• Exercise instructions:
Please print every record below exactly as written, leaving out the pictures.

• Provided entries:

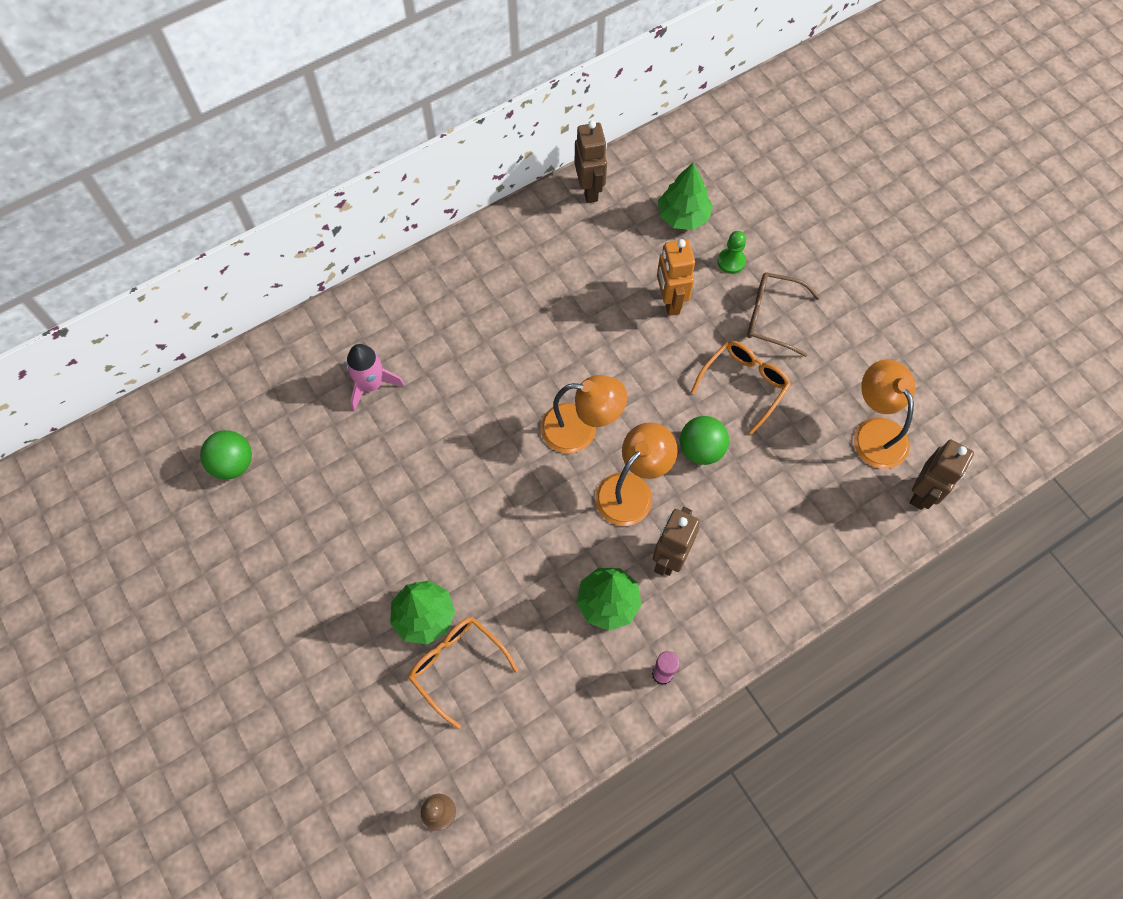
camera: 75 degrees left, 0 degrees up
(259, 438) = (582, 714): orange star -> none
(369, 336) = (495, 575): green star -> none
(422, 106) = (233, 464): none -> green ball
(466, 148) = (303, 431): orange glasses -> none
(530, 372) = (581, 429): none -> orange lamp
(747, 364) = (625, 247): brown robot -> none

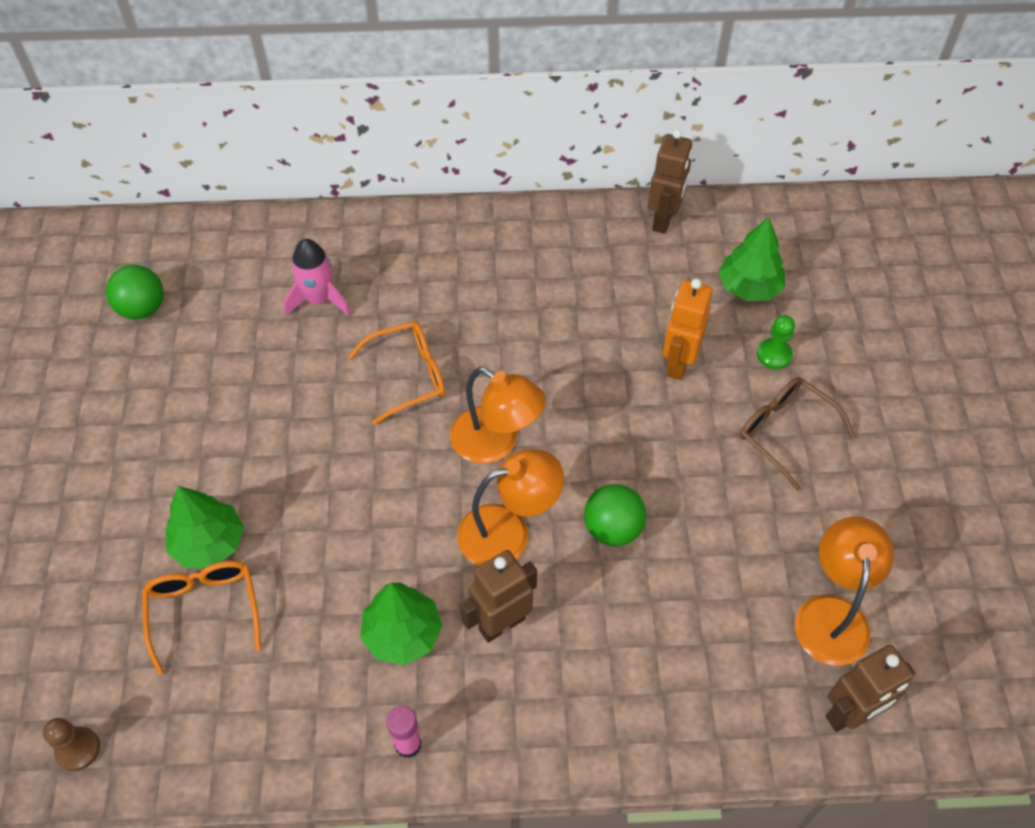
camera: 30 degrees right, 10 degrees down
(744, 385) = (706, 486): orange glasses -> orange glasses (408, 376)

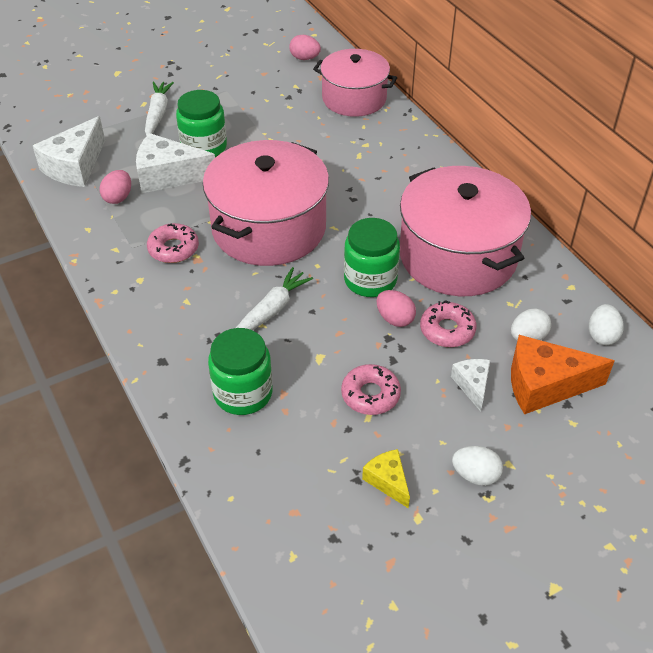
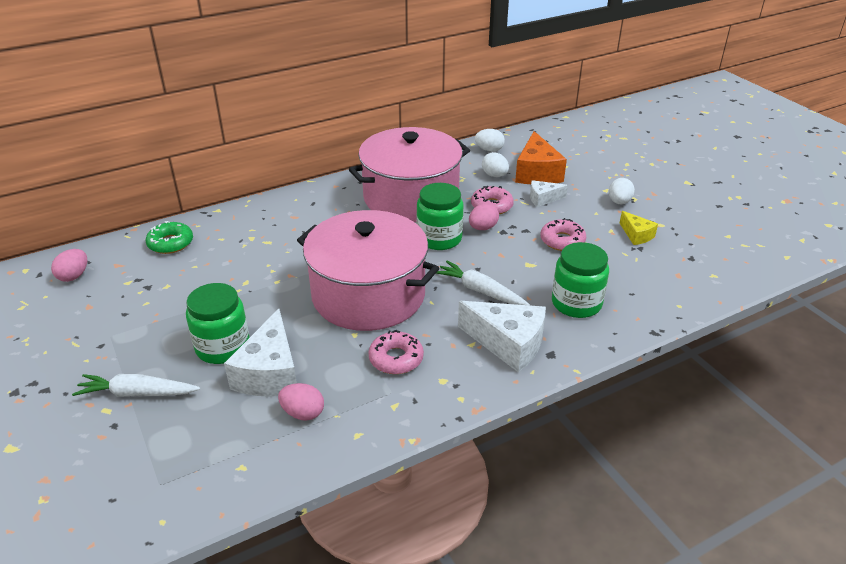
camera: 90 degrees left, 10 degrees down
(75, 166) = (229, 465): white cheese -> white cheese (508, 344)
(354, 98) = (170, 243): pink pot -> green donut
(388, 481) = (636, 235): yellow cheese -> yellow cheese turned 90 degrees counterclockwise

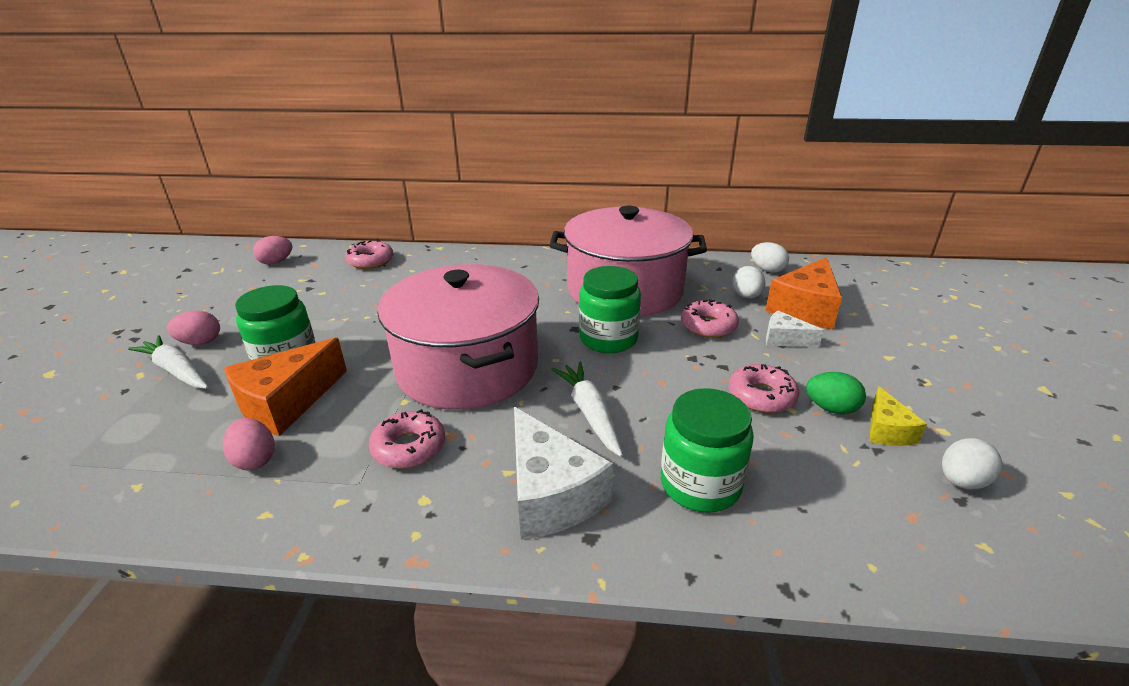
camera: 35 degrees right, 5 degrees down
(170, 243) = (371, 261): green donut -> pink donut
(270, 373) = (286, 403): white cheese -> orange cheese
(482, 228) = (671, 345): pink egg -> pink egg (200, 342)
(602, 234) = (831, 408): none -> green egg
(619, 202) = (897, 378): white egg -> white egg (961, 481)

• Finished exercise:
camera: 75 degrees left, 0 degrees up
(259, 438) = (582, 714): orange star -> none
(369, 336) = (495, 575): green star -> none
(422, 106) = (233, 464): none -> green ball
(466, 148) = (303, 431): orange glasses -> none
(530, 372) = (581, 429): none -> orange lamp
(747, 364) = (625, 247): brown robot -> none

camera: 30 degrees right, 10 degrees down
(744, 385) = (706, 486): orange glasses -> orange glasses (408, 376)

camera: 90 degrees left, 10 degrees down
(75, 166) = (229, 465): white cheese -> white cheese (508, 344)
(354, 98) = (170, 243): pink pot -> green donut
(388, 481) = (636, 235): yellow cheese -> yellow cheese turned 90 degrees counterclockwise

camera: 35 degrees right, 5 degrees down
(170, 243) = (371, 261): green donut -> pink donut
(270, 373) = (286, 403): white cheese -> orange cheese
(482, 228) = (671, 345): pink egg -> pink egg (200, 342)
(602, 234) = (831, 408): none -> green egg
(619, 202) = (897, 378): white egg -> white egg (961, 481)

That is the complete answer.